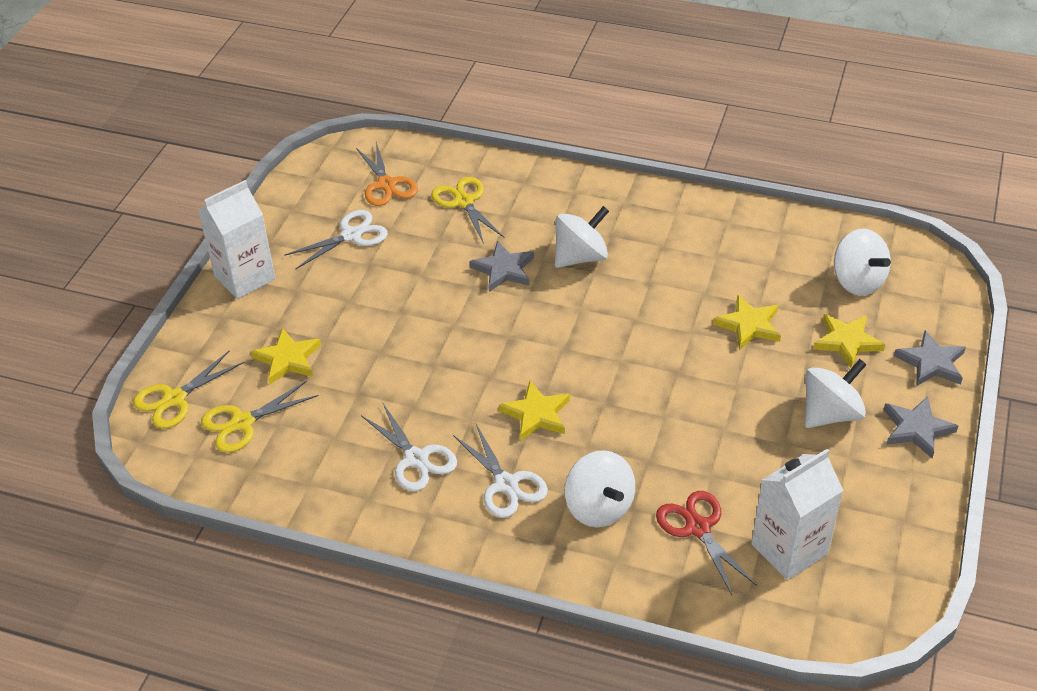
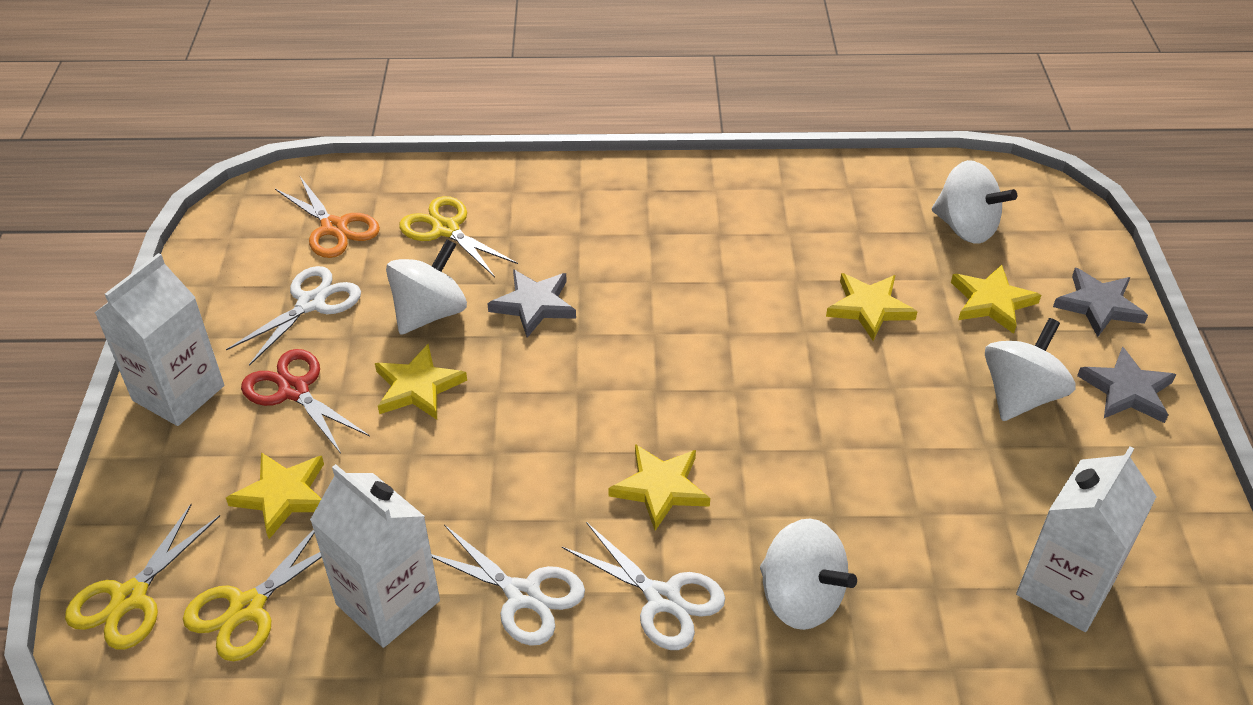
camera: 20 degrees left, 0 degrees up
(329, 442) = (388, 602): none -> white carton
(401, 309) = (417, 387): none -> yellow star
(580, 257) = (625, 268): white spinning top -> white spinning top (430, 313)
(698, 528) = (939, 591): red scissors -> red scissors (294, 390)

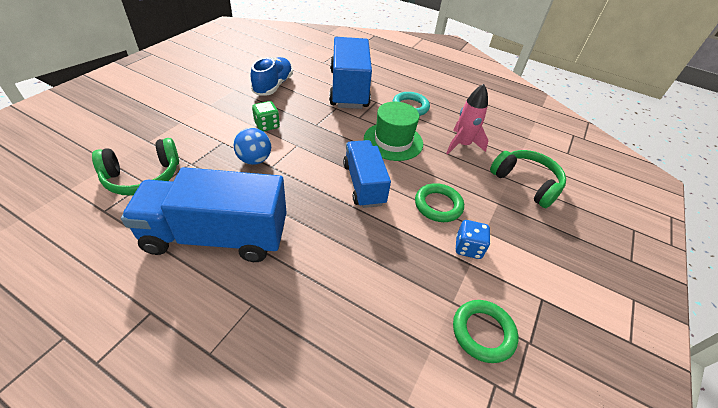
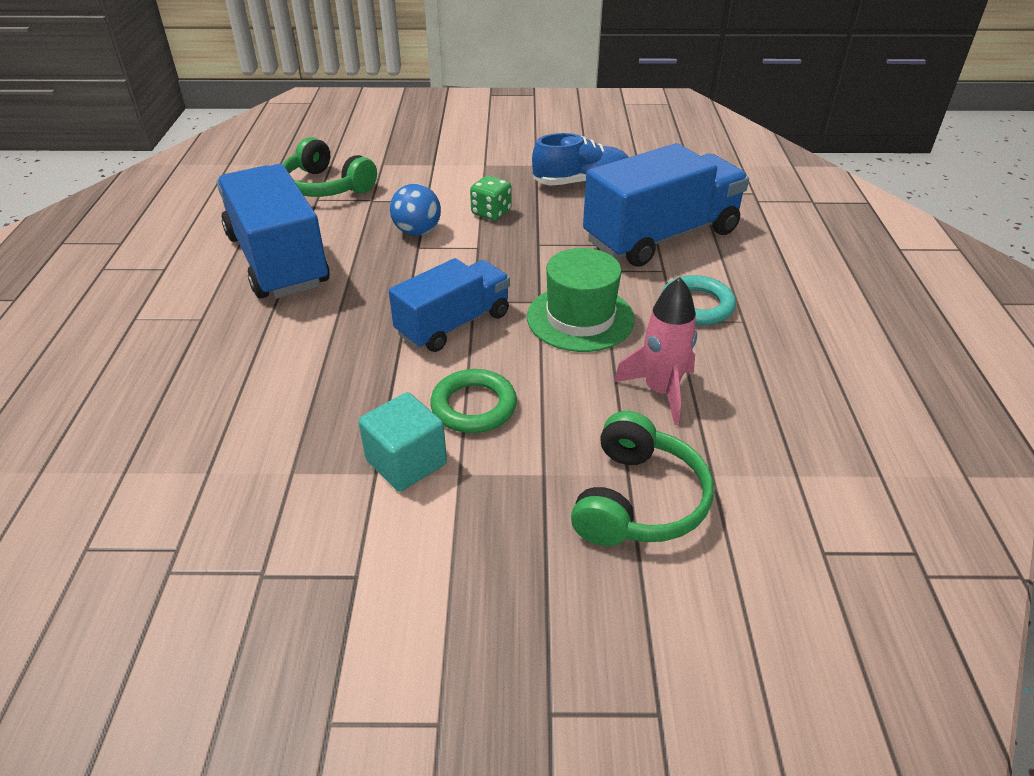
camera: 65 degrees right, 5 degrees down
(468, 248) = (406, 462): blue dice -> turquoise cube
(483, 332) = (254, 516): green ring -> none

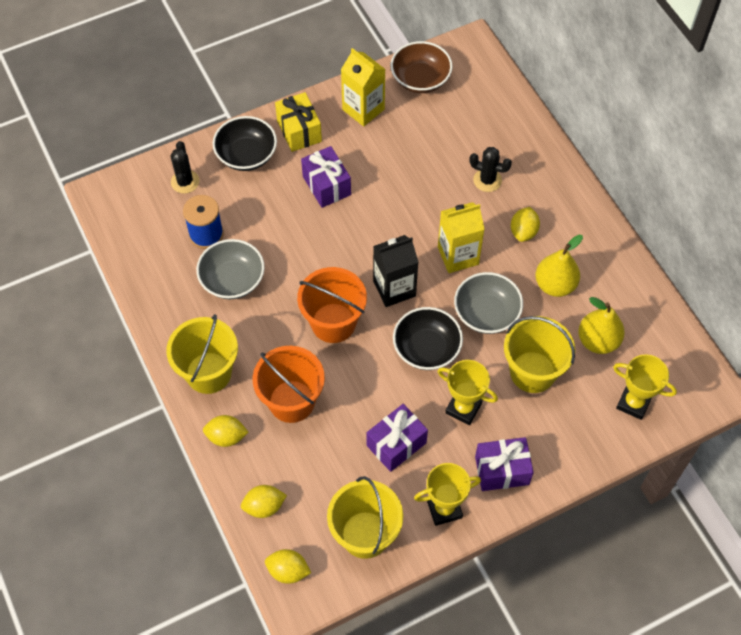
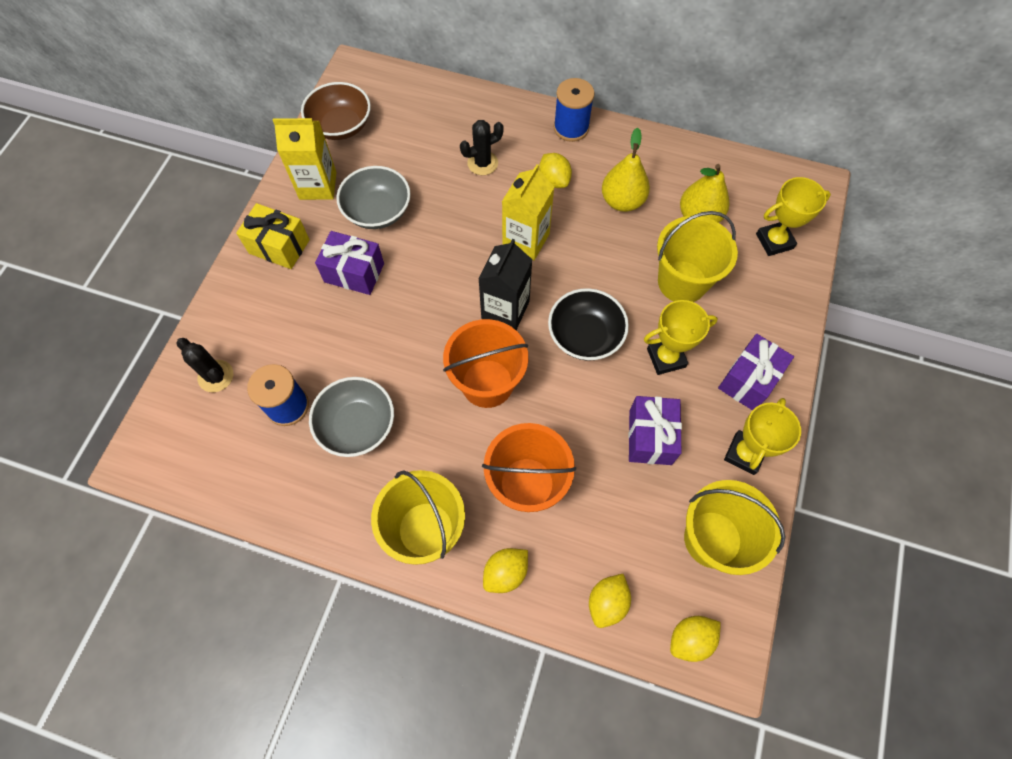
camera: 45 degrees left, 5 degrees up
(246, 155) = (251, 305): black bowl -> none
(486, 313) = (598, 267): grey bowl -> grey bowl (378, 211)
(578, 205) = (571, 128): none -> blue spool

What is needed
All lines from the one containing "(486, 313) = (598, 267): grey" through the last line of the data must be set down exactly. No other lines belong in the answer.

Task result
(486, 313) = (598, 267): grey bowl -> grey bowl (378, 211)
(578, 205) = (571, 128): none -> blue spool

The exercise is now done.